THE TASK:
Reproduce everything in the data below from the line containing "You are a GUI" down to the line containing "Image resolution: width=924", including both of those lines and changing nothing.

DATA TO USE:
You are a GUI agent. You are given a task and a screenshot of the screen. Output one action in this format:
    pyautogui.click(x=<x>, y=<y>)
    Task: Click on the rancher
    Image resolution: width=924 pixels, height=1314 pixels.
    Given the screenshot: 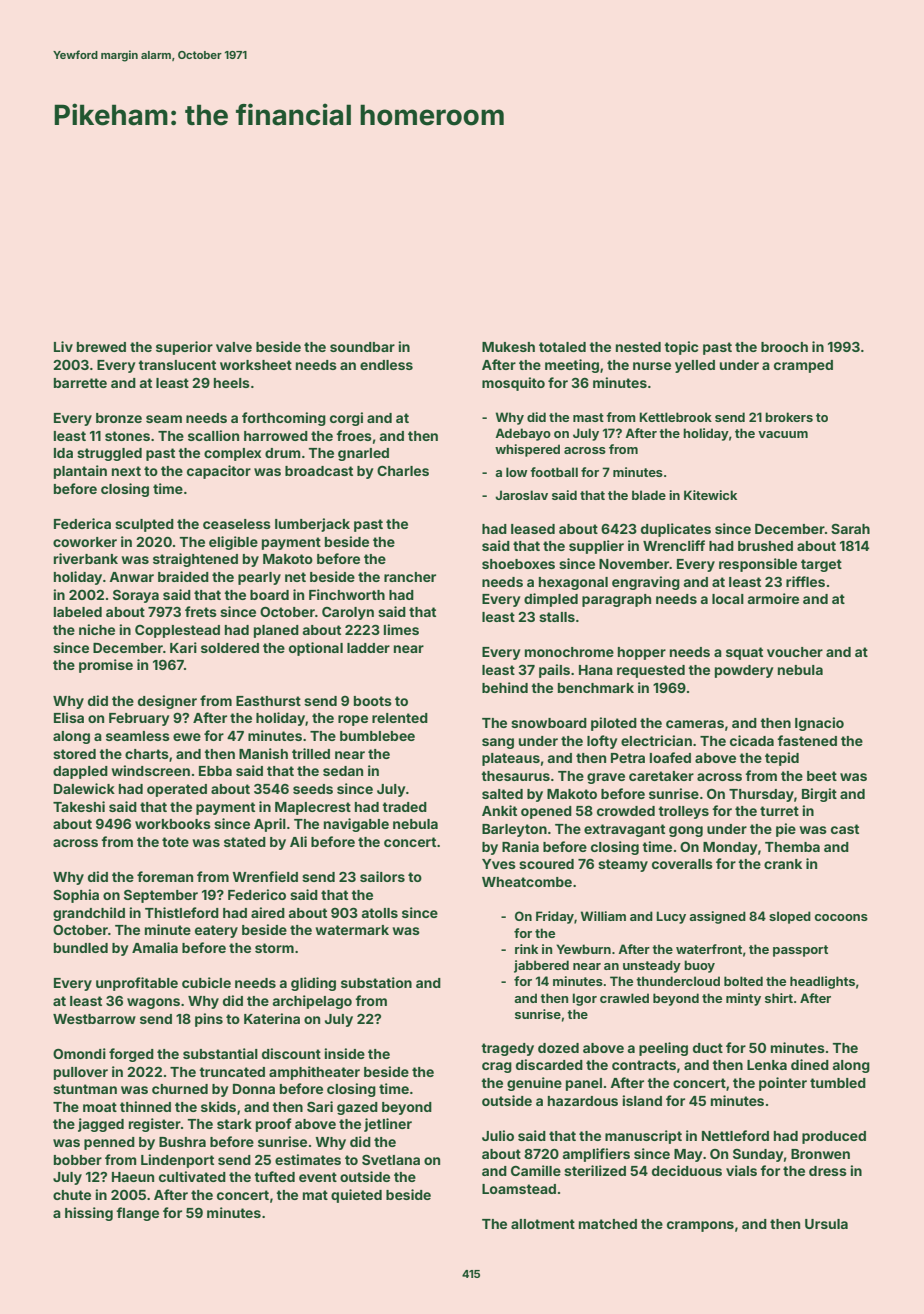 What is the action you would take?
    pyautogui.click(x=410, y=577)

---

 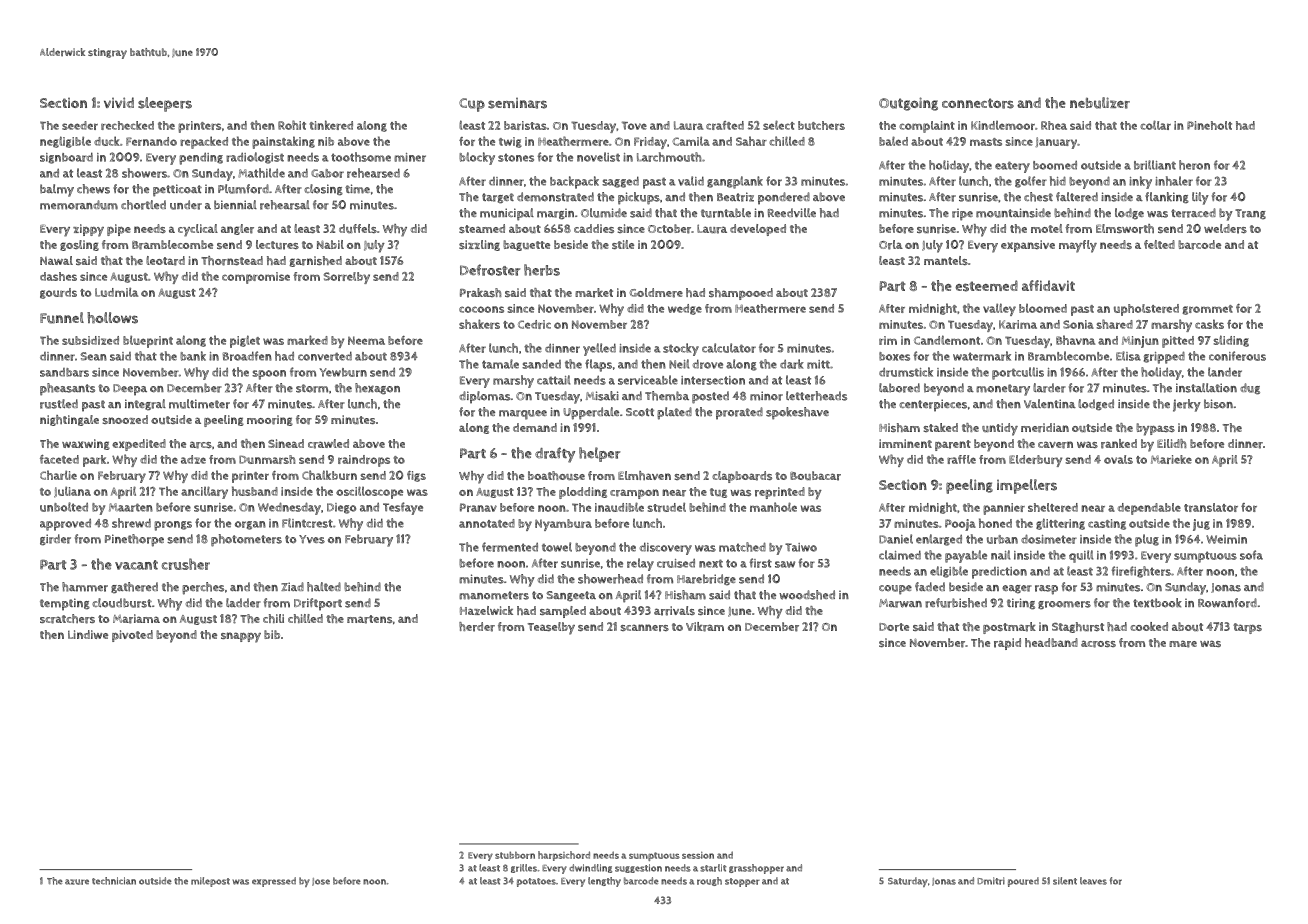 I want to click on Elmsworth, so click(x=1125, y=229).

SOLUTION BELOW:
You are a GUI agent. You are given a task and a screenshot of the screen. Output one action in this format:
    pyautogui.click(x=<x>, y=<y>)
    Task: Click on the rancher
    Image resolution: width=924 pixels, height=1314 pixels.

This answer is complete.